- YOUR GOAL -
How many of the lines in the data contain "none"? Give only the number.

____ MATERIALS PROVIDED

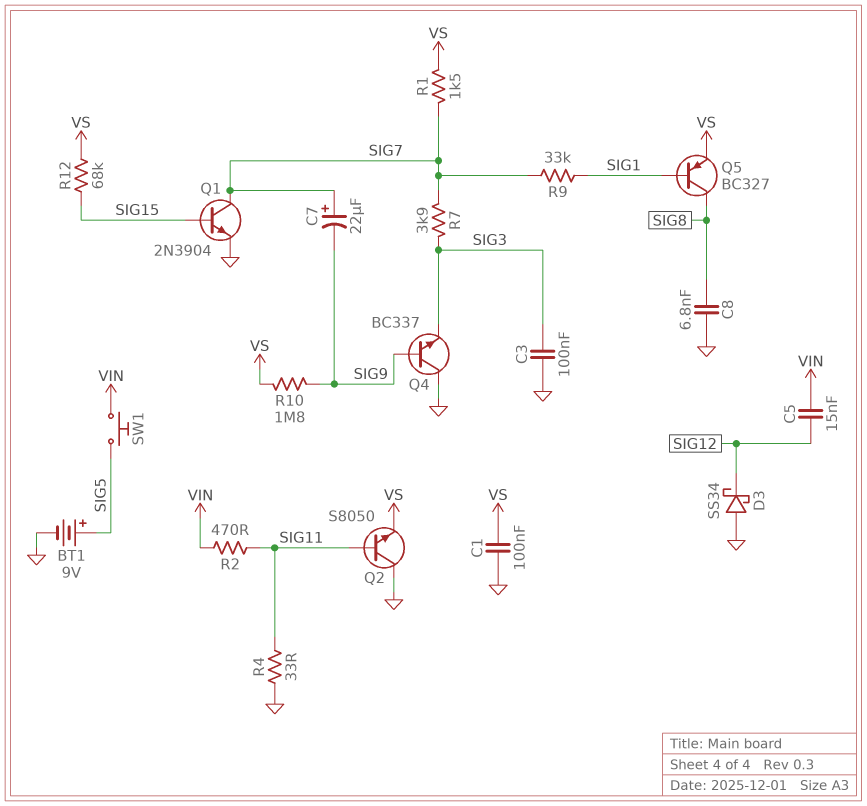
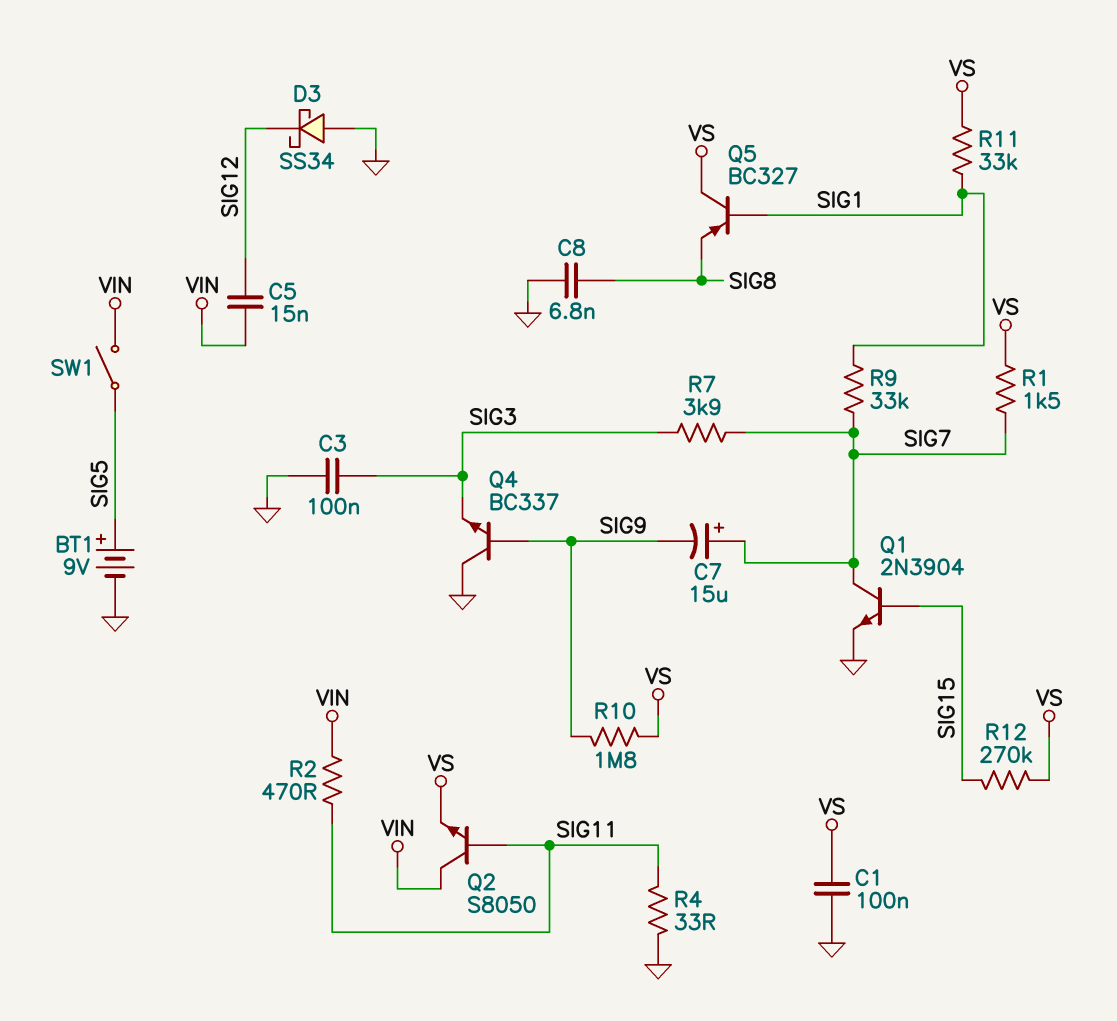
C7: 22uF (plus SIG7, minus SIG9) -> 15uF (plus SIG7, minus SIG9)
Q2: NPN S8050 (B SIG11, C GND, E VS) -> NPN S8050 (B SIG11, C VIN, E VS)
Q5: PNP BC327 (B SIG1, C SIG8, E VS) -> PNP BC327 (B SIG1, C VS, E SIG8)
R11: none -> 33k (SIG1, VS)
R12: 68k (SIG15, VS) -> 270k (SIG15, VS)
SW1: button (SIG5, VIN) -> switch (SIG5, VIN)

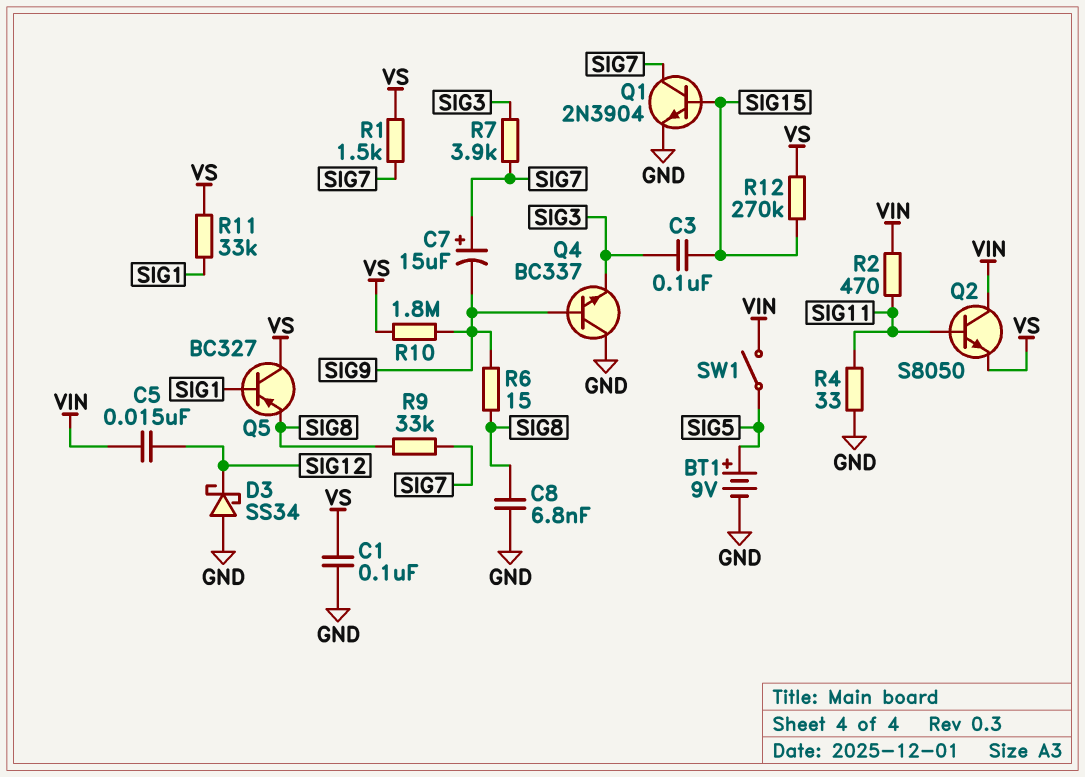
C3: 100nF (GND, SIG3) -> 100nF (SIG3, SIG15)
R6: none -> 15 (SIG8, SIG9)
R9: 33k (SIG1, SIG7) -> 33k (SIG7, SIG8)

________

- RESPONSE TO THIS TASK -
2